= Exercise objective =
From the data that follows, print exactly the lines starting at the one containing "tan slope A7:A9" and ending at the one containing "purple brick G4:G6"; include both of them and nothing more.

= Source data =

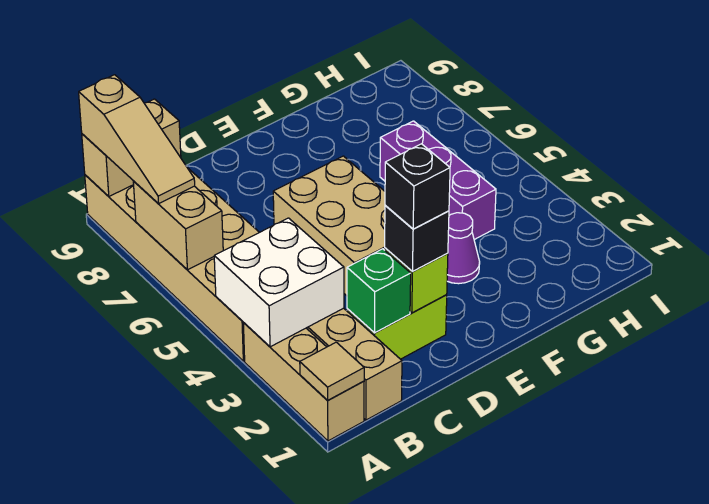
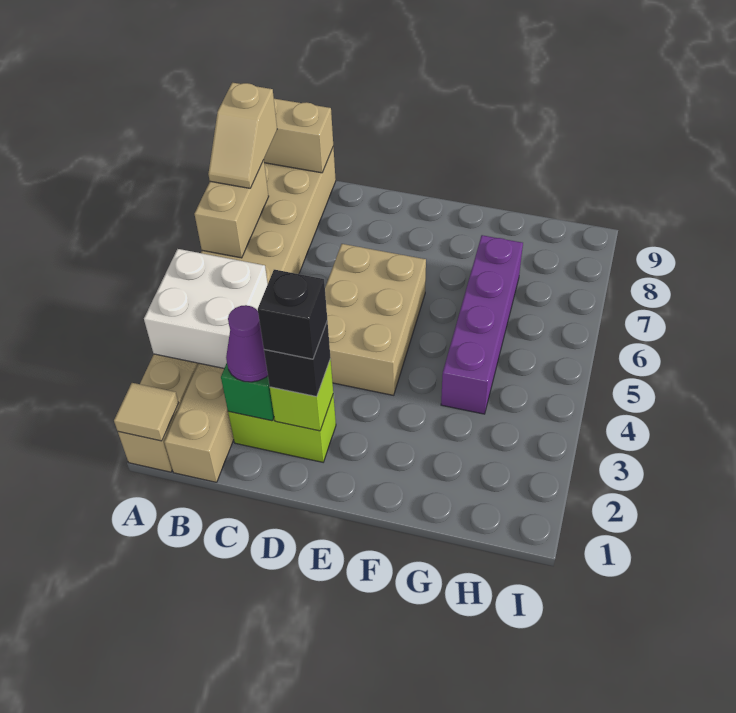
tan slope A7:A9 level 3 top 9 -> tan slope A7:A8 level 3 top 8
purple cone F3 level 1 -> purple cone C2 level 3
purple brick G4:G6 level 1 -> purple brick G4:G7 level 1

...

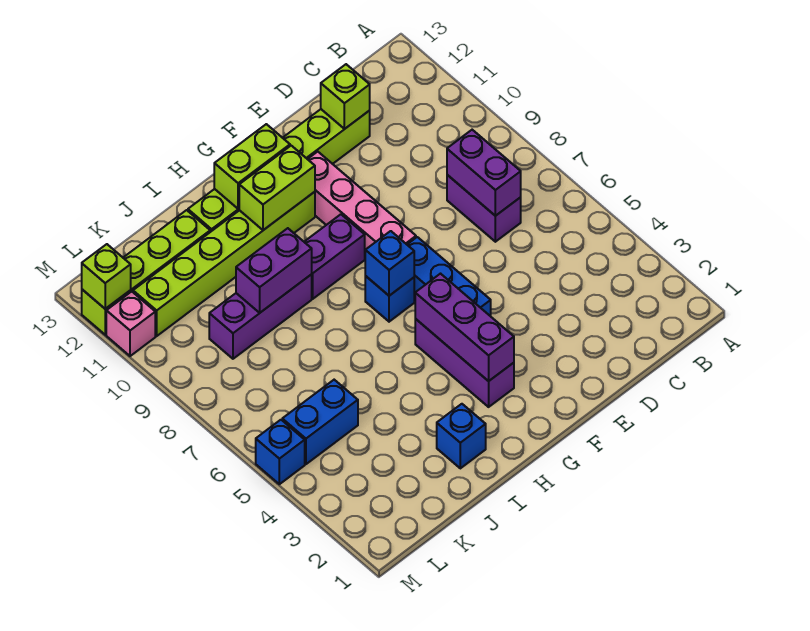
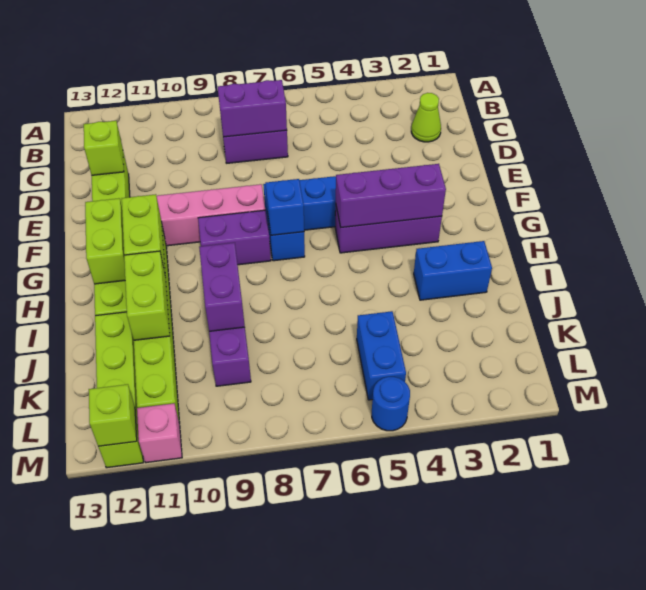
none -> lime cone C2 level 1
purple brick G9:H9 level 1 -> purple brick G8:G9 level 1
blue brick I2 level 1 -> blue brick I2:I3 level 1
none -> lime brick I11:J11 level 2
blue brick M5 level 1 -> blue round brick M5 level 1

...

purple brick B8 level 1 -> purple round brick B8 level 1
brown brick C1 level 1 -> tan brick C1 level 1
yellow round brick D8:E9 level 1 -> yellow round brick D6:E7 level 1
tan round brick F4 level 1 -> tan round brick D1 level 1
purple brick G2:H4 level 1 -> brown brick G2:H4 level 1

= Answer space =
tan slope A7:A9 level 3 top 9 -> tan slope A7:A8 level 3 top 8
purple cone F3 level 1 -> purple cone C2 level 3
purple brick G4:G6 level 1 -> purple brick G4:G7 level 1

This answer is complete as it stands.